## Directions for this task
Include the line containing "(445, 495) = (224, 261): yellow" and every line after it up to the end of the material below; reproduce them exactly and drop the pictures.

## Supplied data
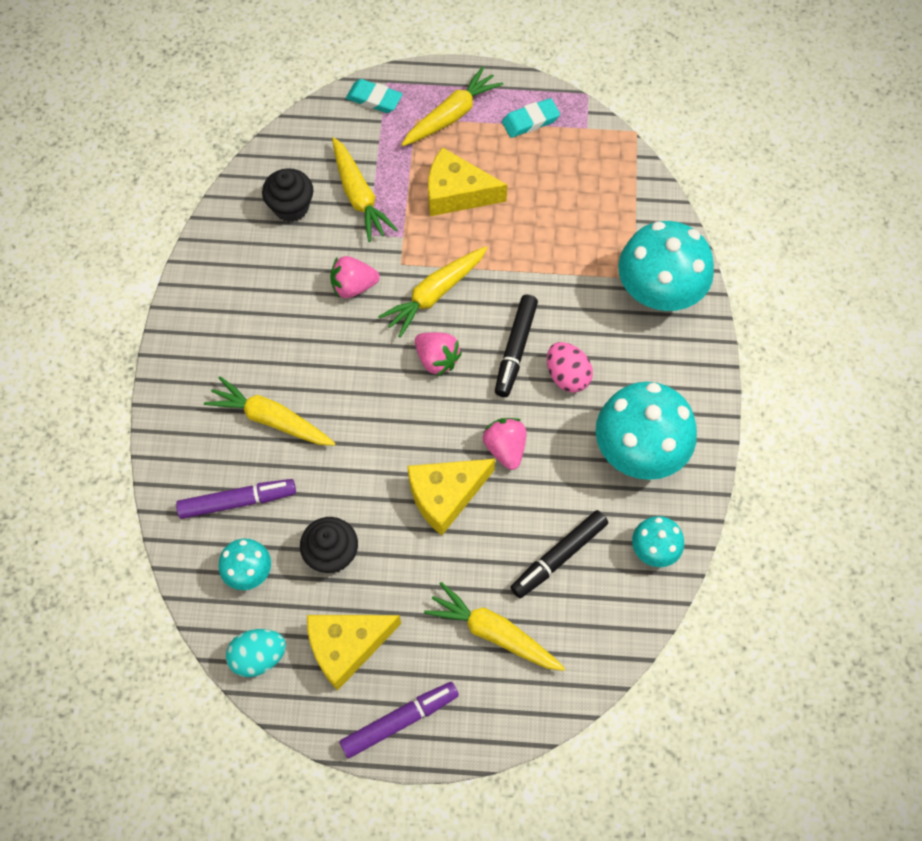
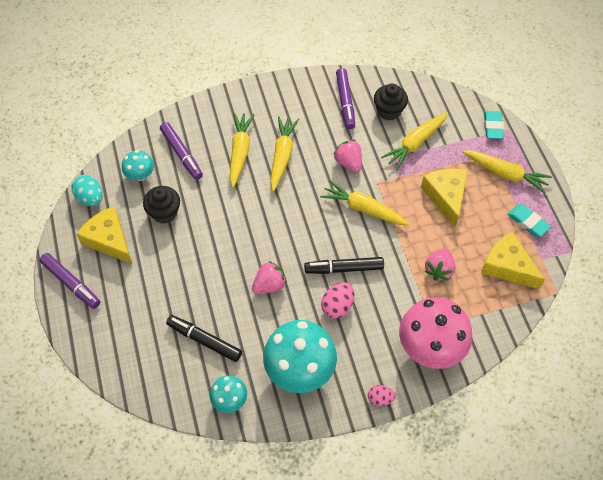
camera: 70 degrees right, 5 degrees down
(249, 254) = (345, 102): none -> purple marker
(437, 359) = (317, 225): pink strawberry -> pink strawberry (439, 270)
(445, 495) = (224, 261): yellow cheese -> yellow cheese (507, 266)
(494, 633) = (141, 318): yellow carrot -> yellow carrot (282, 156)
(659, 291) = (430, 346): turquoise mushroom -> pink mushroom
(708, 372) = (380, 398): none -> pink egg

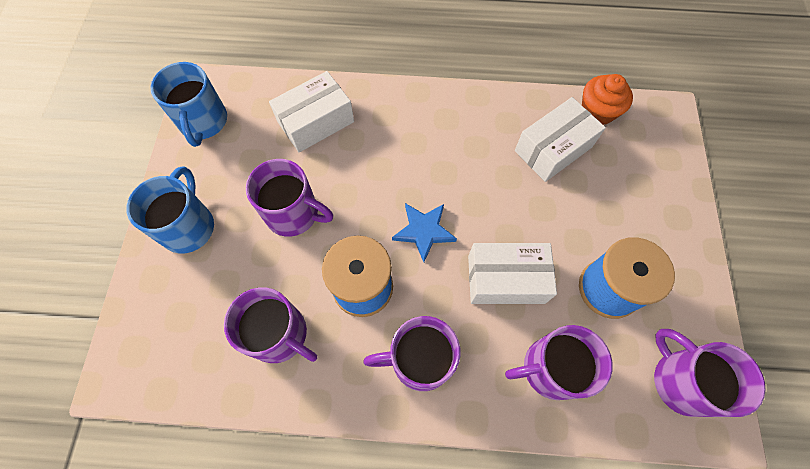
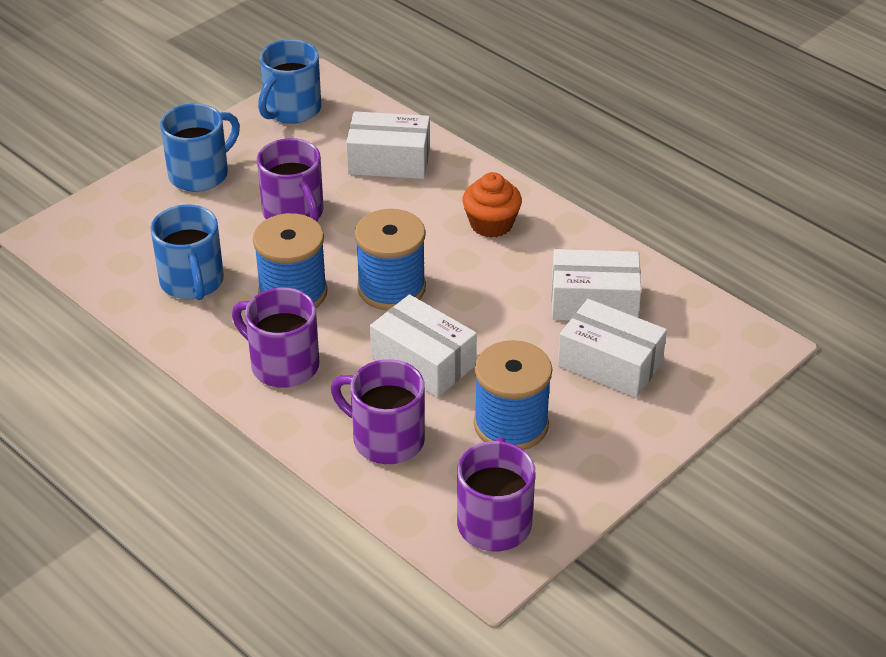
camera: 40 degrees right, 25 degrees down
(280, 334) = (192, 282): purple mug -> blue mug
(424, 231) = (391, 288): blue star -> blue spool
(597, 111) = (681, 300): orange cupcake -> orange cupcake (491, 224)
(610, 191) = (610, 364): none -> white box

## Reply
(445, 495) = (224, 261): yellow cheese -> yellow cheese (507, 266)
(494, 633) = (141, 318): yellow carrot -> yellow carrot (282, 156)
(659, 291) = (430, 346): turquoise mushroom -> pink mushroom
(708, 372) = (380, 398): none -> pink egg

camera: 40 degrees right, 25 degrees down
(280, 334) = (192, 282): purple mug -> blue mug
(424, 231) = (391, 288): blue star -> blue spool
(597, 111) = (681, 300): orange cupcake -> orange cupcake (491, 224)
(610, 191) = (610, 364): none -> white box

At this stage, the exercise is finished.